▸ Excerpted data
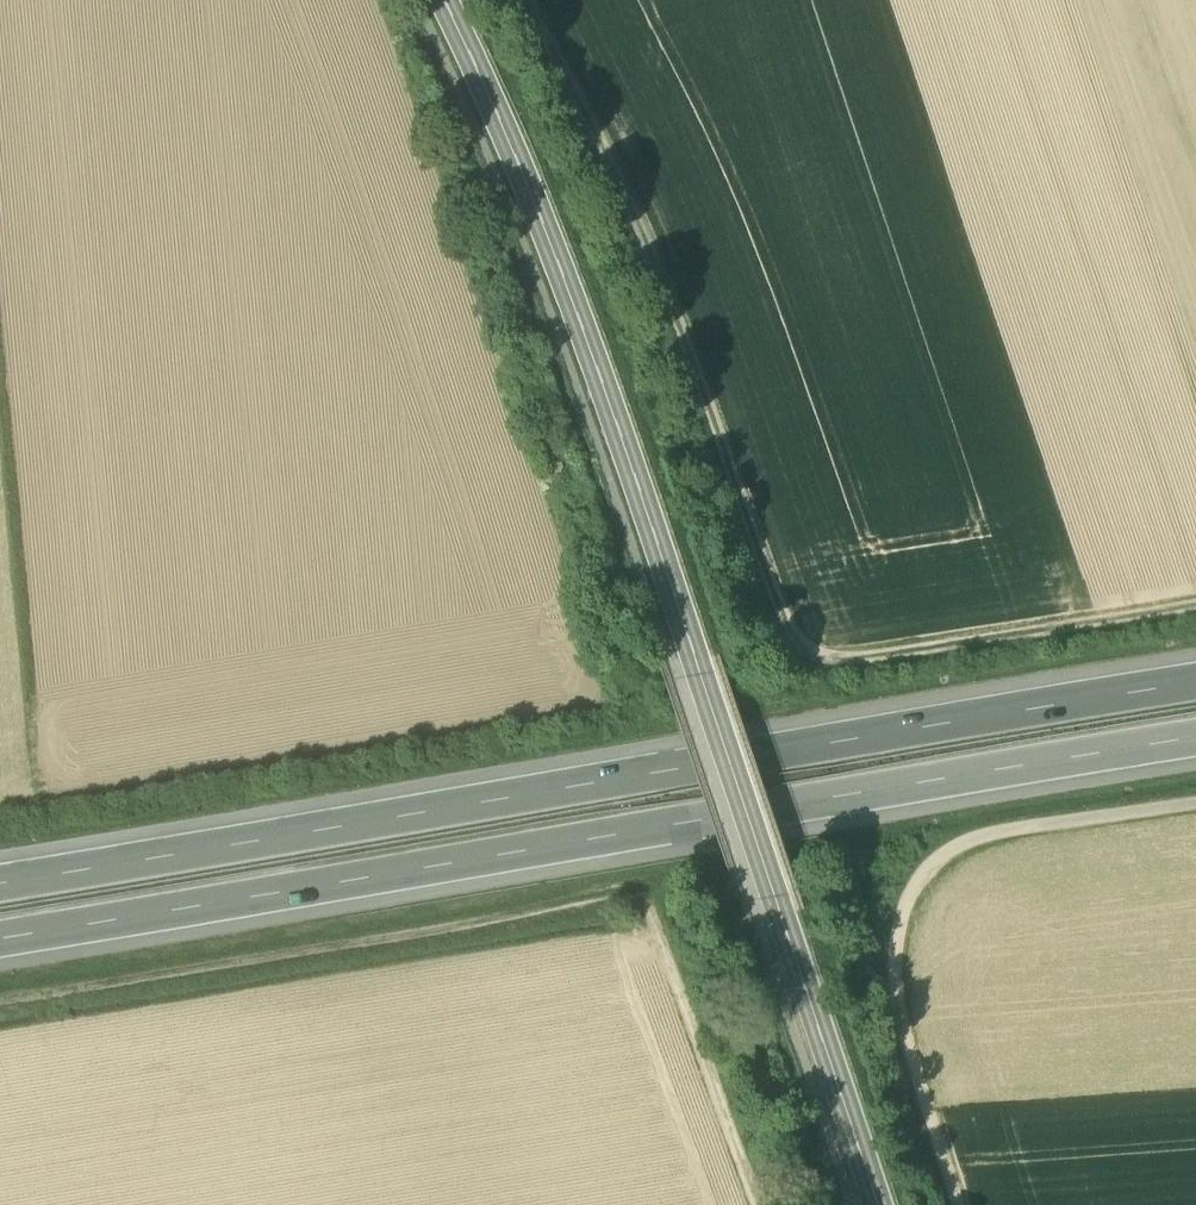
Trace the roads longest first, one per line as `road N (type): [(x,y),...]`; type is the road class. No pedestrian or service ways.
road 1 (tertiary): [(876,1204),(586,342),(534,199),(443,0)]
road 2 (motorway): [(0,947),(1195,738)]
road 3 (motorway): [(1195,684),(0,892)]
road 4 (track): [(527,0),(639,209),(795,648),(841,664),(1195,607)]
road 5 (track): [(754,1204),(637,892),(0,997)]
road 6 (track): [(1195,803),(1002,831),(941,856),(920,877),(898,930),(897,988),(957,1204)]

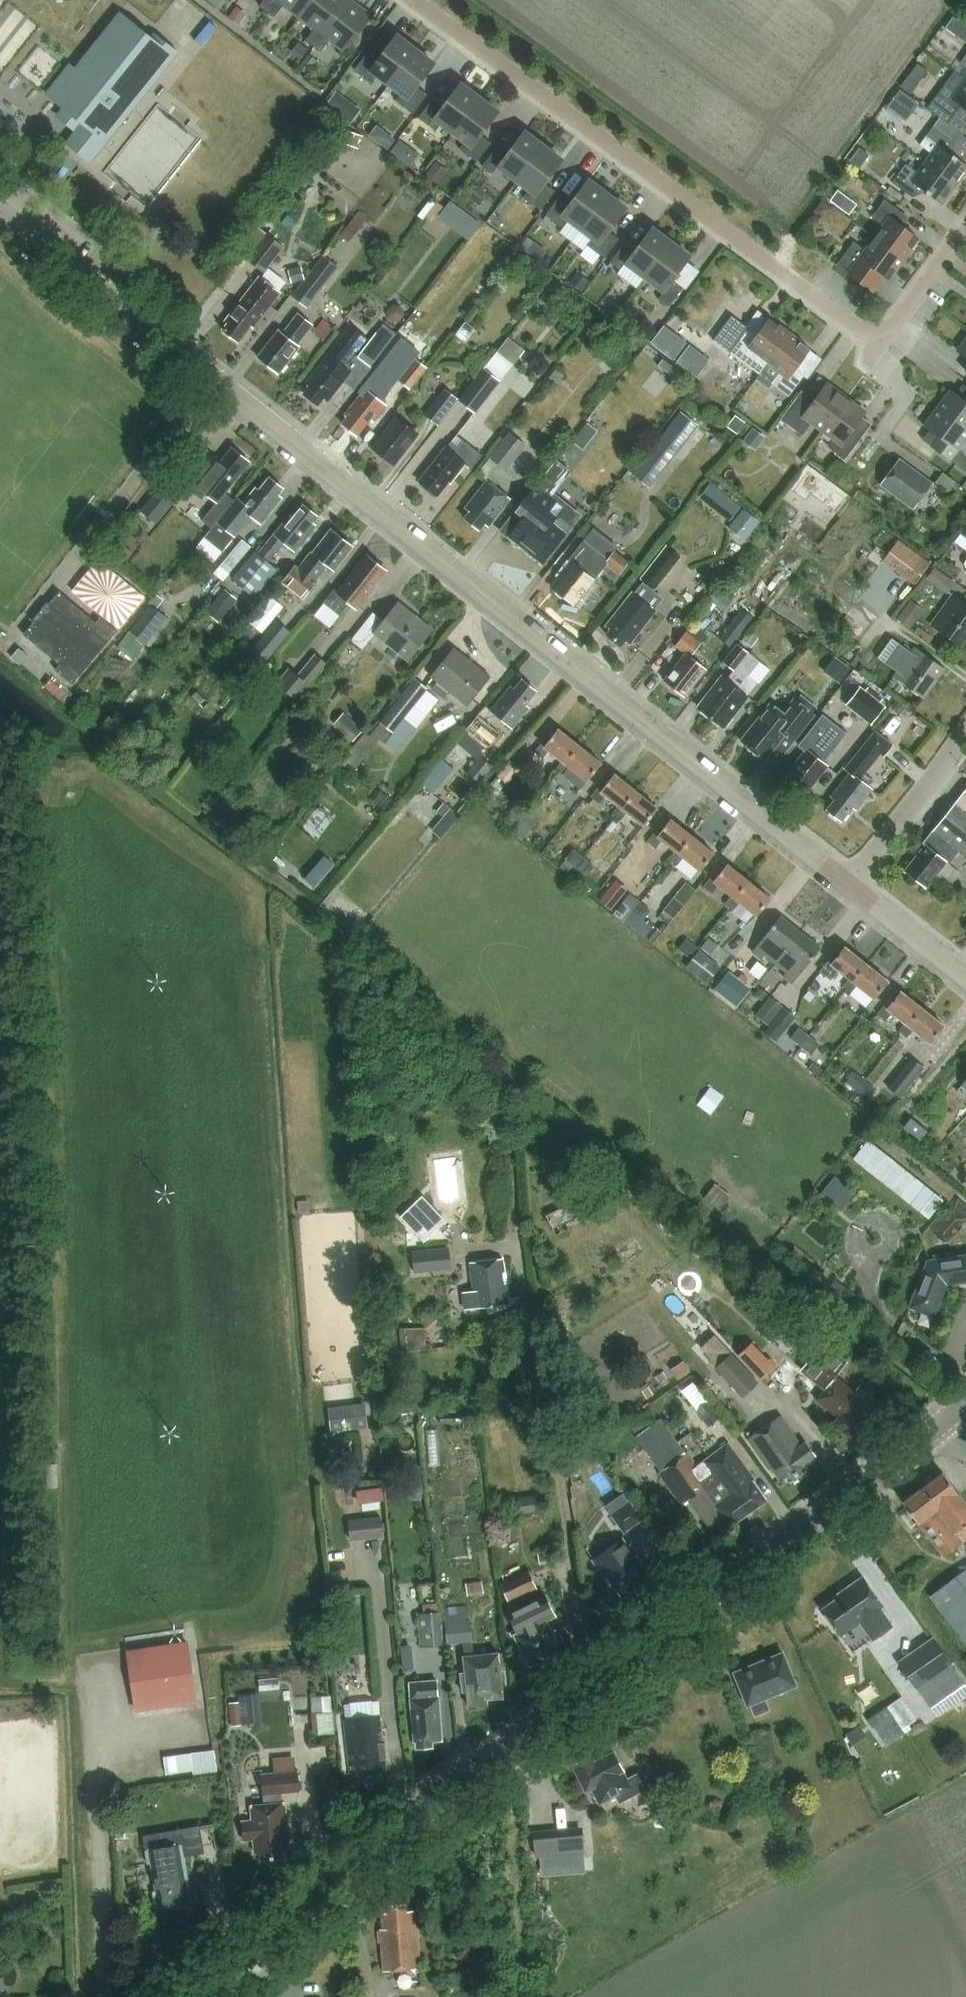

▸ What you will do
Keeping the pictures out, print the entries above exactly as written.

▸ Task solution
Trace the roads longest first, one per line as `road N (type): [(x,y),...]`; type is the road class. No pedestrian or service ways.
road 1 (tertiary): [(876,1204),(586,342),(534,199),(443,0)]
road 2 (motorway): [(0,947),(1195,738)]
road 3 (motorway): [(1195,684),(0,892)]
road 4 (track): [(527,0),(639,209),(795,648),(841,664),(1195,607)]
road 5 (track): [(754,1204),(637,892),(0,997)]
road 6 (track): [(1195,803),(1002,831),(941,856),(920,877),(898,930),(897,988),(957,1204)]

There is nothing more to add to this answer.